• WORK REQUIRED
Exactly as they appear below, repeat the lines from the one with "pink rectangle: (115, 98)" through the one with "green square: (85, 179)", and no others.

• DATA EXTRACTS
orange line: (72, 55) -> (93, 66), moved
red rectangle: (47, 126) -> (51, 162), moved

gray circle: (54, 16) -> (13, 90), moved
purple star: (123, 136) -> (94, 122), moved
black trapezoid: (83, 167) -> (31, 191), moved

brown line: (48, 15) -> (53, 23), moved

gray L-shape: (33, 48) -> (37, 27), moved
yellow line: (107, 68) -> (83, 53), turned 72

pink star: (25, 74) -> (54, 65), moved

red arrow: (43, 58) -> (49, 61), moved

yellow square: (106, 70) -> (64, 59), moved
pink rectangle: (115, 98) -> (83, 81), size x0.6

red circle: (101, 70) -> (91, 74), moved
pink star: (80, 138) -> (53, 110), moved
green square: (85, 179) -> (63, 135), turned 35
...
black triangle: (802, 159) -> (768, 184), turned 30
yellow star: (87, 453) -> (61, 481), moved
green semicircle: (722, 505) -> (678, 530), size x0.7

• EXERCISE RESULT
pink rectangle: (115, 98) -> (83, 81), size x0.6

red circle: (101, 70) -> (91, 74), moved
pink star: (80, 138) -> (53, 110), moved
green square: (85, 179) -> (63, 135), turned 35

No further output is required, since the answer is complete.